• _Activity_
Return, word for word, the lines of the listing below from the one with "L1: none -> 15mH (+9V, GND)" through the one with "U1 pin PB0: GND -> none", and no other lines.

=====

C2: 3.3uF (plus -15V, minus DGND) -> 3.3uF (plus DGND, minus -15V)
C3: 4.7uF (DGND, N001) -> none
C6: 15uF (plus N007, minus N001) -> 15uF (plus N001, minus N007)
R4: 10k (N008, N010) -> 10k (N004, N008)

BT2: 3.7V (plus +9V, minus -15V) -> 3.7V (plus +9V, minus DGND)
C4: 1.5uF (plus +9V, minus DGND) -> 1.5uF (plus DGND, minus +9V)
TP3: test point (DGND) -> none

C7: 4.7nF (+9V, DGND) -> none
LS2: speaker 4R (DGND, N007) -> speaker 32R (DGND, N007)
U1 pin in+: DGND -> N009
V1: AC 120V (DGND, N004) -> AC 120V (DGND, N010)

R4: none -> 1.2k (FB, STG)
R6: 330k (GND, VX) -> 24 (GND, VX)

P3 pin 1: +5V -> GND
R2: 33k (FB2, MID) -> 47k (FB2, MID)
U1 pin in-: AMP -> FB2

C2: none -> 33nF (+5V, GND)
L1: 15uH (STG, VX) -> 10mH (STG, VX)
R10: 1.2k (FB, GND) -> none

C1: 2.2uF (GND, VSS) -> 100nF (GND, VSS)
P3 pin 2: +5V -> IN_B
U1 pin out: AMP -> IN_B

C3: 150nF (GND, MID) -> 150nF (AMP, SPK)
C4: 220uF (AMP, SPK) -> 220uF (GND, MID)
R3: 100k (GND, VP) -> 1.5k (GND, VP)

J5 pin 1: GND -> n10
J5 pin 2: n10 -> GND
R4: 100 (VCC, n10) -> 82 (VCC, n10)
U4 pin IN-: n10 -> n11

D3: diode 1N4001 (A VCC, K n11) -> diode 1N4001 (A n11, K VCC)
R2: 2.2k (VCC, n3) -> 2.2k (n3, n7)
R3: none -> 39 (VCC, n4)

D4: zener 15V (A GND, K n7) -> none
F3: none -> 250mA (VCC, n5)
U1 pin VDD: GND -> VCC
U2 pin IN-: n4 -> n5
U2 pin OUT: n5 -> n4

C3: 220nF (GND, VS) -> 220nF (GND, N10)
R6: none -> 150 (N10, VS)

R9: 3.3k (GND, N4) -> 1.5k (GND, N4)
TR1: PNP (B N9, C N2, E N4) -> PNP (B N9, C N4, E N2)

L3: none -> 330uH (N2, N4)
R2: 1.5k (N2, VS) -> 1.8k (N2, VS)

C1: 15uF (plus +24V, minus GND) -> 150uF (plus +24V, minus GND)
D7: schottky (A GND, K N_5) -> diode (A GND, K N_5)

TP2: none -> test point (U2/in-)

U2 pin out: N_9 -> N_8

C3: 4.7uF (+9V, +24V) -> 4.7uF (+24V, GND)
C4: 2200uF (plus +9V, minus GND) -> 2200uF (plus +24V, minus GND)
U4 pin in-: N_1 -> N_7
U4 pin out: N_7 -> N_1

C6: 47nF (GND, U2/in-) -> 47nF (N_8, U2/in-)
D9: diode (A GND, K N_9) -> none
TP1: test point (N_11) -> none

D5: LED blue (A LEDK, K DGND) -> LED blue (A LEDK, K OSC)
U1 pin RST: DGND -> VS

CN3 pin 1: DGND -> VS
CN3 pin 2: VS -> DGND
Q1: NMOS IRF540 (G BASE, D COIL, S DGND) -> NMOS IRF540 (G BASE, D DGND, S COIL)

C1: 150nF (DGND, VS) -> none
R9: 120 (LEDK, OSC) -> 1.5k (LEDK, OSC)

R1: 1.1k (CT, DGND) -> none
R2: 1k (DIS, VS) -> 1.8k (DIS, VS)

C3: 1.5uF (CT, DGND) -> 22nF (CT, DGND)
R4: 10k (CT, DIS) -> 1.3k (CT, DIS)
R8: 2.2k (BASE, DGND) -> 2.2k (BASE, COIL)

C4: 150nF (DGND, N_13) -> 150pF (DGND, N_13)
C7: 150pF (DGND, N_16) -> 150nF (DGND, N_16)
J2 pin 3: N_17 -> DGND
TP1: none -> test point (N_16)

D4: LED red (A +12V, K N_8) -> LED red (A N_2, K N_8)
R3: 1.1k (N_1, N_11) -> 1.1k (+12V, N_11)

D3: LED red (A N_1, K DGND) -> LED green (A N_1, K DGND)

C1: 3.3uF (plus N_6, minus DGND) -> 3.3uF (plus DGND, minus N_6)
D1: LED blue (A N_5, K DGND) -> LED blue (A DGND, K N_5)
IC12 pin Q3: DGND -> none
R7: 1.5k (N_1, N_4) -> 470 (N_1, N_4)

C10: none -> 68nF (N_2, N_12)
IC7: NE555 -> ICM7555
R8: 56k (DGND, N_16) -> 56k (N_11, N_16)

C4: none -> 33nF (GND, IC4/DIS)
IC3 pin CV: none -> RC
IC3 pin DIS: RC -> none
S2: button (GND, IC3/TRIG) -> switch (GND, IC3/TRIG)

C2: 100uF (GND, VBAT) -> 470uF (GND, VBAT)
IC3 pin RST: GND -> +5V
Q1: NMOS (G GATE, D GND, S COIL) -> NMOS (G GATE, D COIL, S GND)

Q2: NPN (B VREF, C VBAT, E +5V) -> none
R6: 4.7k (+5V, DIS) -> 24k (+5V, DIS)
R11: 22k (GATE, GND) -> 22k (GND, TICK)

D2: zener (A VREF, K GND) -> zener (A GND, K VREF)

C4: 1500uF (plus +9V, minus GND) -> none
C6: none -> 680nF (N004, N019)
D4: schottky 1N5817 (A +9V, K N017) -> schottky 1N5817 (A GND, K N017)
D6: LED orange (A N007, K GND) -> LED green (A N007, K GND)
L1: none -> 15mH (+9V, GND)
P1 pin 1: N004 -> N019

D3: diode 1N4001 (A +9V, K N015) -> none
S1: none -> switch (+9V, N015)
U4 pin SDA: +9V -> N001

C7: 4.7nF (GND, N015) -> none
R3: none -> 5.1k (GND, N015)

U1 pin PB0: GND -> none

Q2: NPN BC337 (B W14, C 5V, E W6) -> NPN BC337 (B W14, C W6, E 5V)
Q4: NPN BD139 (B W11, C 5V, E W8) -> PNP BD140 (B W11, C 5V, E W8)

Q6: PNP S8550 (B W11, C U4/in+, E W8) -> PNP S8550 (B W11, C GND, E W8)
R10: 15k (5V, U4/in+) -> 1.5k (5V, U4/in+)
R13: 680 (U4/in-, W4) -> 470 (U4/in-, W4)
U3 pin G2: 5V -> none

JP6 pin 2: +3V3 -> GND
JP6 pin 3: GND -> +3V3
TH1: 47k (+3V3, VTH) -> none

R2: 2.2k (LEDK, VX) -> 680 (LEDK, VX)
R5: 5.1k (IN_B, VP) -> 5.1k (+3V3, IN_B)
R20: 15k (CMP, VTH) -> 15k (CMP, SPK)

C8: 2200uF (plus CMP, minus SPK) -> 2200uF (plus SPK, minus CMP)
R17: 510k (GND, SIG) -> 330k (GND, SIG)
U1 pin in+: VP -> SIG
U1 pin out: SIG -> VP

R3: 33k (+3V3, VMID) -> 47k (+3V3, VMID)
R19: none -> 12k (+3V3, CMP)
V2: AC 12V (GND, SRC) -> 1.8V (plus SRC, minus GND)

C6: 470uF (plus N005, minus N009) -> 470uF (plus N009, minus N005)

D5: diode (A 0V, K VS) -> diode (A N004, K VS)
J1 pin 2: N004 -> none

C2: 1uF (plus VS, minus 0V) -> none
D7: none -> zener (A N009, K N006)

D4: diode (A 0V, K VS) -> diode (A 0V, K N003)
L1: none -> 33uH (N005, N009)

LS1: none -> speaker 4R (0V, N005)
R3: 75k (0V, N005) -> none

=====

• _Result_
L1: none -> 15mH (+9V, GND)
P1 pin 1: N004 -> N019

D3: diode 1N4001 (A +9V, K N015) -> none
S1: none -> switch (+9V, N015)
U4 pin SDA: +9V -> N001

C7: 4.7nF (GND, N015) -> none
R3: none -> 5.1k (GND, N015)

U1 pin PB0: GND -> none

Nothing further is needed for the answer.